**AIM OF THE EXERCISE**
Keeping pictures out of the copy, restate each record word for word.

(Edit tracking data)
····················
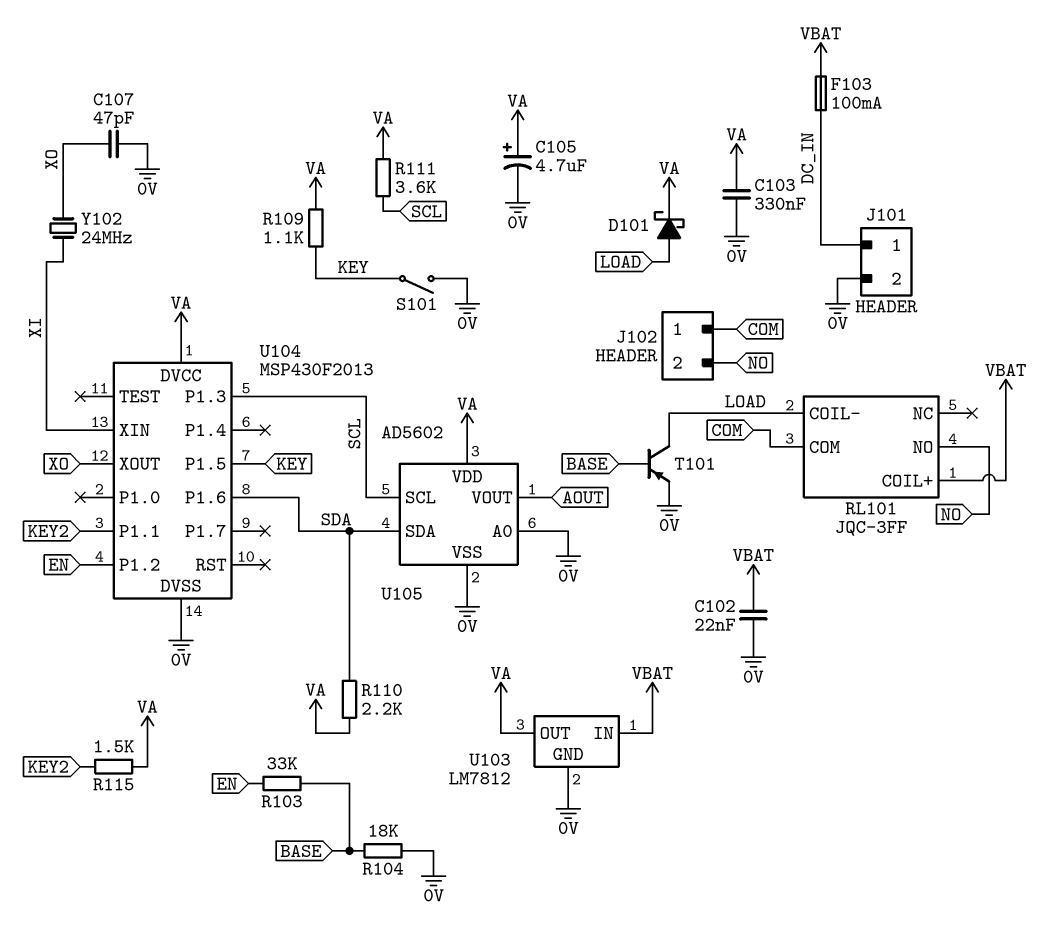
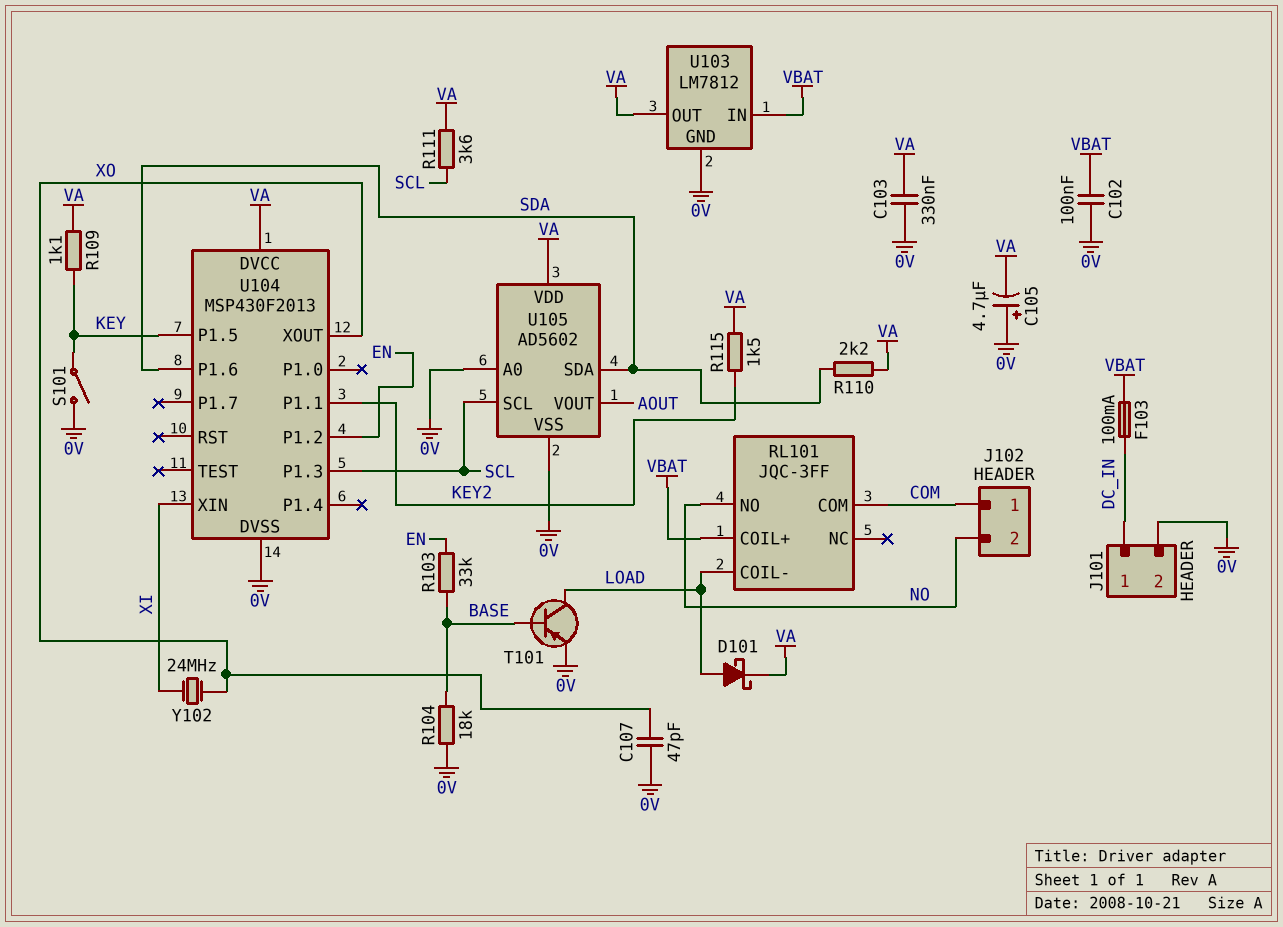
C102: 22nF (0V, VBAT) -> 100nF (0V, VBAT)
C105: 4.7uF (plus VA, minus 0V) -> 4.7uF (plus 0V, minus VA)

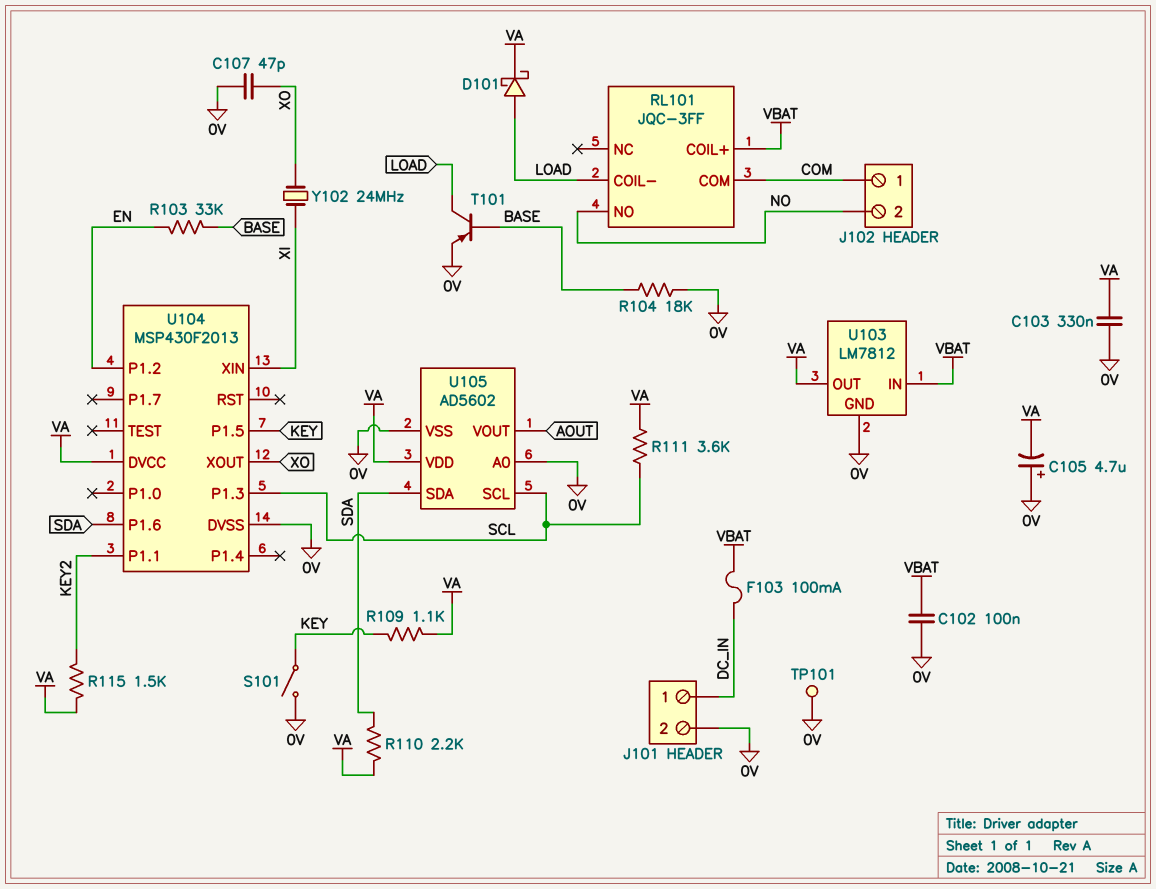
TP101: none -> test point (0V)

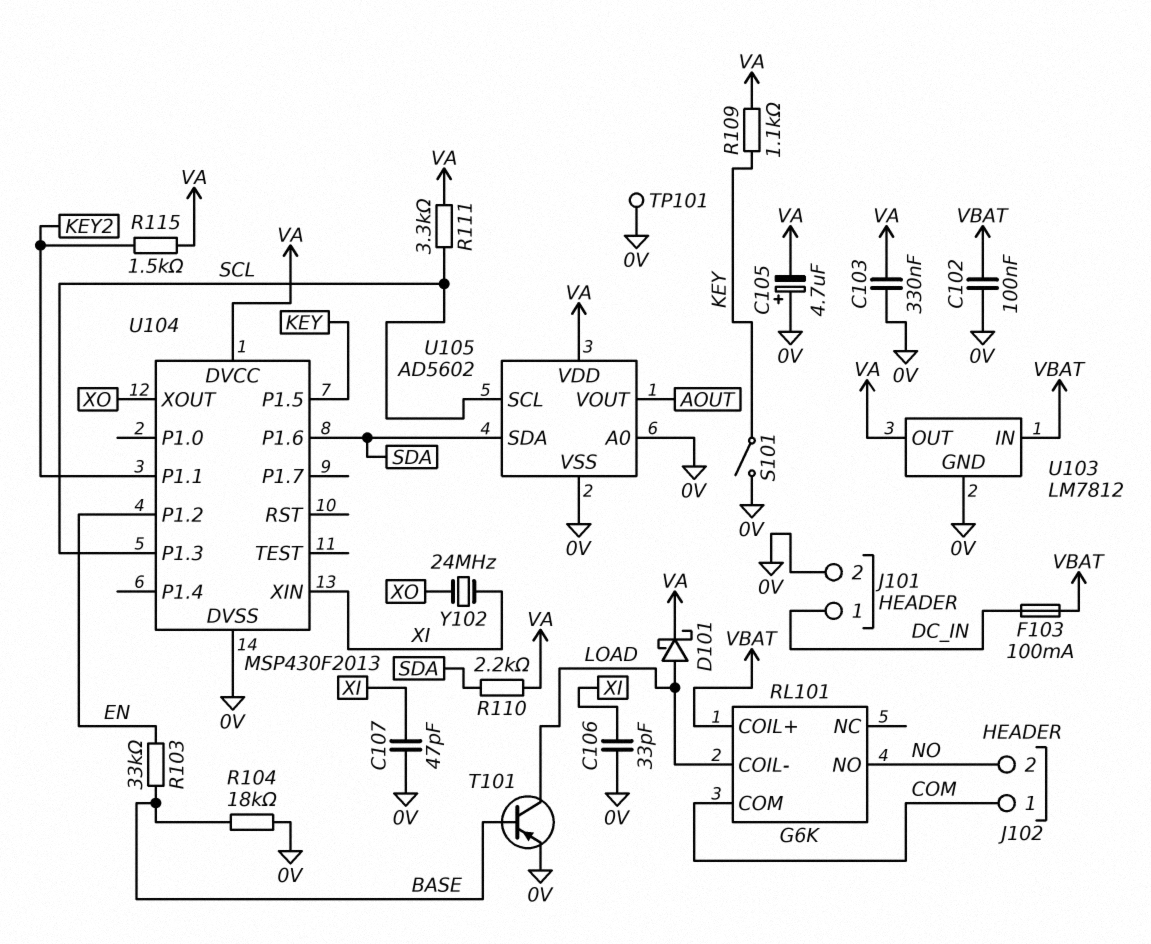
C106: none -> 33pF (0V, XI)
C107: 47pF (0V, XO) -> 47pF (0V, XI)
R111: 3.6k (SCL, VA) -> 3.3k (SCL, VA)
RL101: JQC-3FF -> G6K

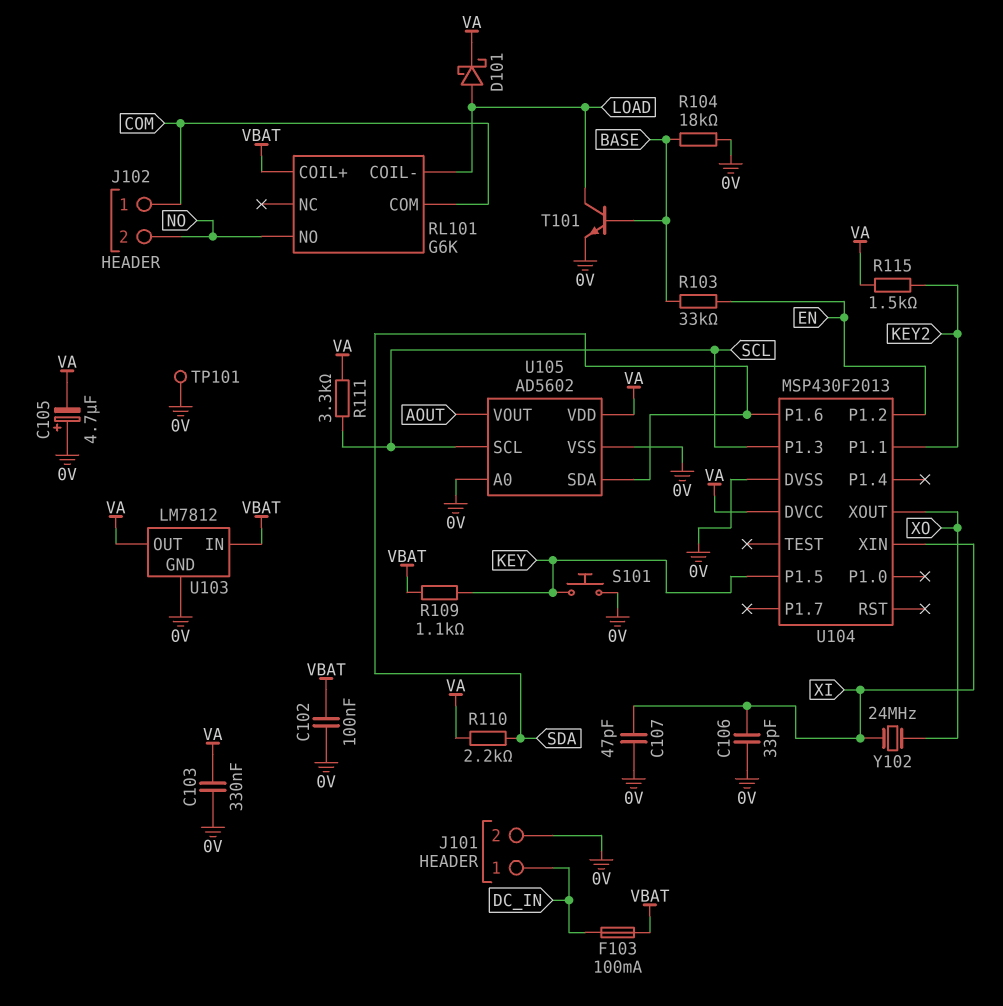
R109: 1.1k (KEY, VA) -> 1.1k (KEY, VBAT)
S101: switch (0V, KEY) -> button (0V, KEY)
T101: PNP (B BASE, C LOAD, E 0V) -> NPN (B BASE, C LOAD, E 0V)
····················
**RESULT**
C102: 22nF (0V, VBAT) -> 100nF (0V, VBAT)
C105: 4.7uF (plus VA, minus 0V) -> 4.7uF (plus 0V, minus VA)

TP101: none -> test point (0V)

C106: none -> 33pF (0V, XI)
C107: 47pF (0V, XO) -> 47pF (0V, XI)
R111: 3.6k (SCL, VA) -> 3.3k (SCL, VA)
RL101: JQC-3FF -> G6K

R109: 1.1k (KEY, VA) -> 1.1k (KEY, VBAT)
S101: switch (0V, KEY) -> button (0V, KEY)
T101: PNP (B BASE, C LOAD, E 0V) -> NPN (B BASE, C LOAD, E 0V)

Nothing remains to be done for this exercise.